### WHAT IS NEEDED
Count the lines holding the string "Lumvo" in the records, and give only the count.

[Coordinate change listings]
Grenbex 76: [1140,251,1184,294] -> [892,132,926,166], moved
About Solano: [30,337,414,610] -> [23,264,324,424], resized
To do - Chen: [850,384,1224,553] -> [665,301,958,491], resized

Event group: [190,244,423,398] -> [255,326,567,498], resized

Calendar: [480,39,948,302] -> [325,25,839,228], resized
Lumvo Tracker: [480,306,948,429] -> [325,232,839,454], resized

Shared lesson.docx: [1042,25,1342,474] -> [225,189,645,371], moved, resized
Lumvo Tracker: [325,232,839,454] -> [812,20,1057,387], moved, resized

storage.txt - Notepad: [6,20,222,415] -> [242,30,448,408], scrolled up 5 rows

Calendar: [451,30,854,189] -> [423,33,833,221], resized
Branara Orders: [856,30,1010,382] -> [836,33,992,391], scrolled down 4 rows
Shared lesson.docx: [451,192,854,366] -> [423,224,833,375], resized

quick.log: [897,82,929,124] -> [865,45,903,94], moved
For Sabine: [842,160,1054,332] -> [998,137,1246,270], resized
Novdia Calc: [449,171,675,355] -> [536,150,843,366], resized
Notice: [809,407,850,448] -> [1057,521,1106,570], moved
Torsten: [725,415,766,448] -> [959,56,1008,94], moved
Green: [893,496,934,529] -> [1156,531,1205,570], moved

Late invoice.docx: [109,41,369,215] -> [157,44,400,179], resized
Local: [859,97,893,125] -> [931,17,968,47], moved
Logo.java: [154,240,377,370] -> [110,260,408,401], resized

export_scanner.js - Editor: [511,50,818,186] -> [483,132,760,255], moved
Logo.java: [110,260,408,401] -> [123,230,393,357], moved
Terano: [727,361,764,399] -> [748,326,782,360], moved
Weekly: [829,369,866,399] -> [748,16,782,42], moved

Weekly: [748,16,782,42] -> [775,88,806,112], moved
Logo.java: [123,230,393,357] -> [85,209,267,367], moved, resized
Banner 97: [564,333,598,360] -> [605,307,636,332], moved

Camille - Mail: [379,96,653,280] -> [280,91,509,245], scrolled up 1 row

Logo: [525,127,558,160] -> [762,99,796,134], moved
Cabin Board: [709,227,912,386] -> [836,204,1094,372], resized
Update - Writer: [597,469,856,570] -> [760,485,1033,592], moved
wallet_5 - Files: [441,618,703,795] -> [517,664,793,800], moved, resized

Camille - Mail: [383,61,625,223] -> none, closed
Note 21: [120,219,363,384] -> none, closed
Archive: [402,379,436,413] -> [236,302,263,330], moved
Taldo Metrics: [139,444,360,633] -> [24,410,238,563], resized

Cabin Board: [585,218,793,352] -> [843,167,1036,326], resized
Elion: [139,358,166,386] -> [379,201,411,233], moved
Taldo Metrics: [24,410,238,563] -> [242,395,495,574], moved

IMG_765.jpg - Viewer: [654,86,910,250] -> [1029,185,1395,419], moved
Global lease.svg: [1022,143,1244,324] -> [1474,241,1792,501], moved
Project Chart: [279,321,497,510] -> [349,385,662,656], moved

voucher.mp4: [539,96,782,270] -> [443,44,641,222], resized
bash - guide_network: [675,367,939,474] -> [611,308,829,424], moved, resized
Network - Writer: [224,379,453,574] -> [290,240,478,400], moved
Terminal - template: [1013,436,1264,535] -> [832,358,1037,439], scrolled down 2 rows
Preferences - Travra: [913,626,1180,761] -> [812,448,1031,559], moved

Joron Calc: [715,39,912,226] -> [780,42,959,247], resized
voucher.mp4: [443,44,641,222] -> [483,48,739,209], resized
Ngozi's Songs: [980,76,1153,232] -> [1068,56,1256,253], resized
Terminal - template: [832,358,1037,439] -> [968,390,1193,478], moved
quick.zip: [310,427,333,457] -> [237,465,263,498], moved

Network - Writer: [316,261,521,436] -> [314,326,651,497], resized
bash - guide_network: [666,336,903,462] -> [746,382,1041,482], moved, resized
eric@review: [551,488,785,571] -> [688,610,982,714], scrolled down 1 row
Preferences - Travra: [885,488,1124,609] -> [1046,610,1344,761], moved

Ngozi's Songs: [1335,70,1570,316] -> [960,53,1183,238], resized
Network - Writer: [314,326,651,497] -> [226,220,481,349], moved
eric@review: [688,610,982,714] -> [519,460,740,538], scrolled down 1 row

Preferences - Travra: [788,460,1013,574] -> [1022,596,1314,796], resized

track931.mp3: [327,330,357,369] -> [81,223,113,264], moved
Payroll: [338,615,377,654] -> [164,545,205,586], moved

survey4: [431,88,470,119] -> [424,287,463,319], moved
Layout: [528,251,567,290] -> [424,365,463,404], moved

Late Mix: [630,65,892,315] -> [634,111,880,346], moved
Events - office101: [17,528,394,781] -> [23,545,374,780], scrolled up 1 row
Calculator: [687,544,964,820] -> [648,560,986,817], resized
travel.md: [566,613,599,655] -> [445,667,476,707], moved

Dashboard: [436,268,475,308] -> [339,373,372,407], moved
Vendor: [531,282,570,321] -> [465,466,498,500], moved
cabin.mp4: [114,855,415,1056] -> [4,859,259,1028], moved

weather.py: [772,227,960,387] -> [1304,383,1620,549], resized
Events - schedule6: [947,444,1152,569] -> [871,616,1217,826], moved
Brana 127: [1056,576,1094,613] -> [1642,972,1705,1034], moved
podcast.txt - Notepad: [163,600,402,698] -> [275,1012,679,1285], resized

### OUTPUT OF THE EXERCISE
2